**What you should do:** Word for word, the data below must be repeated in full; no picture is to be included.

**Data segment:**
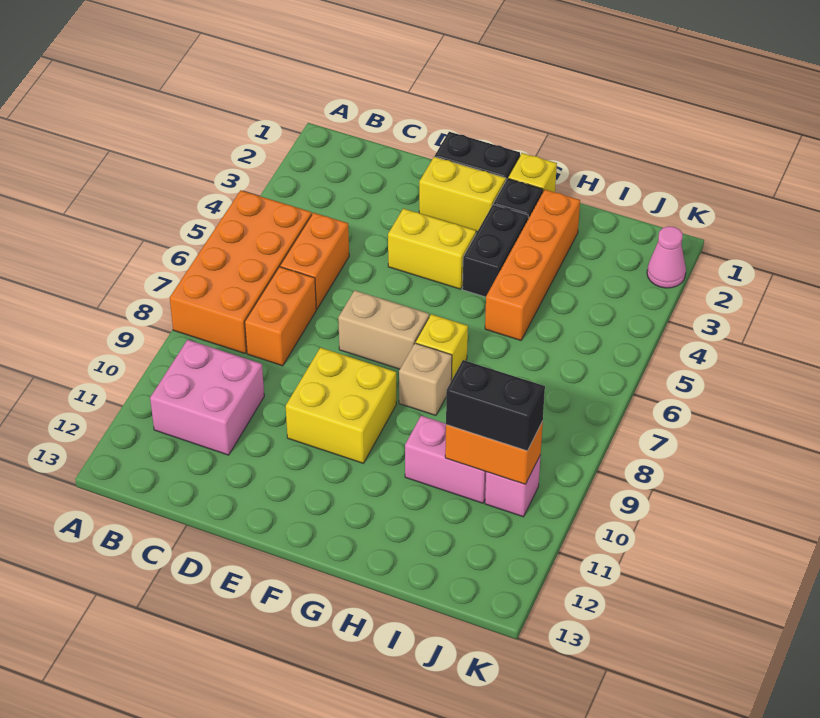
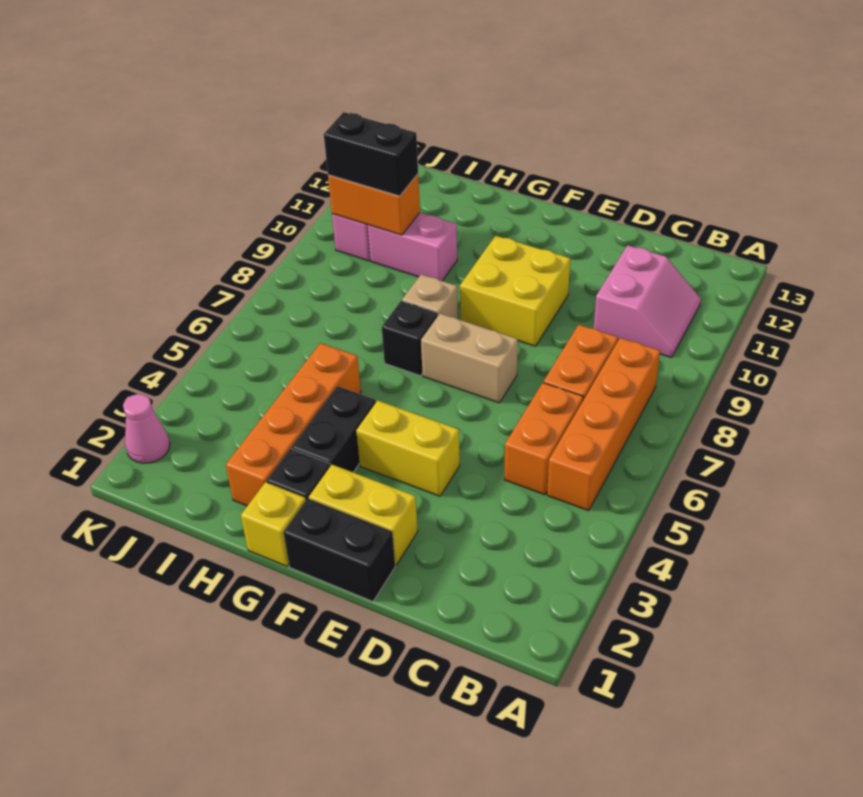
orange brick A5:B8 level 1 -> orange brick B5:B8 level 1
pink brick B10:C11 level 1 -> pink slope B10:C11 level 1 top C
yellow brick G7 level 1 -> black brick G7 level 1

**Problem solution:**
orange brick A5:B8 level 1 -> orange brick B5:B8 level 1
pink brick B10:C11 level 1 -> pink slope B10:C11 level 1 top C
yellow brick G7 level 1 -> black brick G7 level 1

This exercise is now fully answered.